*** GIVEN INFORMATION Section Begins ***

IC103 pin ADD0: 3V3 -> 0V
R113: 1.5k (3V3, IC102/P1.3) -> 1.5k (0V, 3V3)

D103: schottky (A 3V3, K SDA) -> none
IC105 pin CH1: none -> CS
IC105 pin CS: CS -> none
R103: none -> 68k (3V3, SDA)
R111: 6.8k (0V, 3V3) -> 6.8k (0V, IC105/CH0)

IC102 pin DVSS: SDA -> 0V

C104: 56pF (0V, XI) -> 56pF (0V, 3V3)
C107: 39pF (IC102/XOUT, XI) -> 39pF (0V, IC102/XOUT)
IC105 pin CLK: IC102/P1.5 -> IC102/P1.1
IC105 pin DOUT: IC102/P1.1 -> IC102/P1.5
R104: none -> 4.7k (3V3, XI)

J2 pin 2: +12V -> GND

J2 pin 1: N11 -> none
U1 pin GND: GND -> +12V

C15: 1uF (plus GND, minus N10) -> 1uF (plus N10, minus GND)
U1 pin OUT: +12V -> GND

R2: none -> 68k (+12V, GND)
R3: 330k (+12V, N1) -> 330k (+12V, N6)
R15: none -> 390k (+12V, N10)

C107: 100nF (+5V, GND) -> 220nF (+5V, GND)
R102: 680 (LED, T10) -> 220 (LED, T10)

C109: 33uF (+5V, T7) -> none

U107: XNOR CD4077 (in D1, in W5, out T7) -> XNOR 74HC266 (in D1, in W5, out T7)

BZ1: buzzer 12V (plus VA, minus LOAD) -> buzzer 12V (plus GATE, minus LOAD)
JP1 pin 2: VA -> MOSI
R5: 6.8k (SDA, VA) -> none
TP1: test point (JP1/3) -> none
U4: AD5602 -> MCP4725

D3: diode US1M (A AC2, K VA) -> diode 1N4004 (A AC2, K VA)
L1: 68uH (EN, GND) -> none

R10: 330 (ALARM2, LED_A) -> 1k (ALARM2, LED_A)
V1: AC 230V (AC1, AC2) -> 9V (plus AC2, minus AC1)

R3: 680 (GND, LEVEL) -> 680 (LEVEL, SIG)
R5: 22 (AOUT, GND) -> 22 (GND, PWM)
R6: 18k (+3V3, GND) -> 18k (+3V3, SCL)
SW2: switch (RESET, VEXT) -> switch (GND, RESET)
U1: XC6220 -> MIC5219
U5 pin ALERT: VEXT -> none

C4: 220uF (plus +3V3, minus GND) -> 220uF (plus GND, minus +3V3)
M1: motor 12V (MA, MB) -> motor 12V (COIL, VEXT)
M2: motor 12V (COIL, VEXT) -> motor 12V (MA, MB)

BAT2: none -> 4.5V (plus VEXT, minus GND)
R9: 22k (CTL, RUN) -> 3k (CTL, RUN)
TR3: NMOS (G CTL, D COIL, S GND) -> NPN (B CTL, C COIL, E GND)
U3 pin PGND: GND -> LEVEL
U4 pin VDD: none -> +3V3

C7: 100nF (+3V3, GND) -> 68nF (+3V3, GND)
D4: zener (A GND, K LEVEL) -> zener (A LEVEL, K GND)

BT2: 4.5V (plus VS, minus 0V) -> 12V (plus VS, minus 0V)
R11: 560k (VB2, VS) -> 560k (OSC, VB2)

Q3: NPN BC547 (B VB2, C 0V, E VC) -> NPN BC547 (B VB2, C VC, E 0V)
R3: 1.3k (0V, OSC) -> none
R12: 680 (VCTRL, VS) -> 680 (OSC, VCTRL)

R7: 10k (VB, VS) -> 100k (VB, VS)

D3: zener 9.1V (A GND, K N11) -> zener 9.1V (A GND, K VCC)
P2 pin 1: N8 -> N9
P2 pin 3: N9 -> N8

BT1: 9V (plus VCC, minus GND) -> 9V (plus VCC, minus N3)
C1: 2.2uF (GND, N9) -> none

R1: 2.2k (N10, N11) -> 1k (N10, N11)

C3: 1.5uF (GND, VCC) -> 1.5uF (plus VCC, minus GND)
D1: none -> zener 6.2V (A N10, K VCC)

*** GIVEN INFORMATION Section Ends ***

- _AIM OF THE TASK_
Write out exactly the lines above between the line with "C107: 39pF (IC102/XOUT, XI)" and the line with "R5: 22 (AOUT, GND) -> 22 (GND, PWM)", inclusive, and nothing beyond them.

- _OUTPUT BELOW_
C107: 39pF (IC102/XOUT, XI) -> 39pF (0V, IC102/XOUT)
IC105 pin CLK: IC102/P1.5 -> IC102/P1.1
IC105 pin DOUT: IC102/P1.1 -> IC102/P1.5
R104: none -> 4.7k (3V3, XI)

J2 pin 2: +12V -> GND

J2 pin 1: N11 -> none
U1 pin GND: GND -> +12V

C15: 1uF (plus GND, minus N10) -> 1uF (plus N10, minus GND)
U1 pin OUT: +12V -> GND

R2: none -> 68k (+12V, GND)
R3: 330k (+12V, N1) -> 330k (+12V, N6)
R15: none -> 390k (+12V, N10)

C107: 100nF (+5V, GND) -> 220nF (+5V, GND)
R102: 680 (LED, T10) -> 220 (LED, T10)

C109: 33uF (+5V, T7) -> none

U107: XNOR CD4077 (in D1, in W5, out T7) -> XNOR 74HC266 (in D1, in W5, out T7)

BZ1: buzzer 12V (plus VA, minus LOAD) -> buzzer 12V (plus GATE, minus LOAD)
JP1 pin 2: VA -> MOSI
R5: 6.8k (SDA, VA) -> none
TP1: test point (JP1/3) -> none
U4: AD5602 -> MCP4725

D3: diode US1M (A AC2, K VA) -> diode 1N4004 (A AC2, K VA)
L1: 68uH (EN, GND) -> none

R10: 330 (ALARM2, LED_A) -> 1k (ALARM2, LED_A)
V1: AC 230V (AC1, AC2) -> 9V (plus AC2, minus AC1)

R3: 680 (GND, LEVEL) -> 680 (LEVEL, SIG)
R5: 22 (AOUT, GND) -> 22 (GND, PWM)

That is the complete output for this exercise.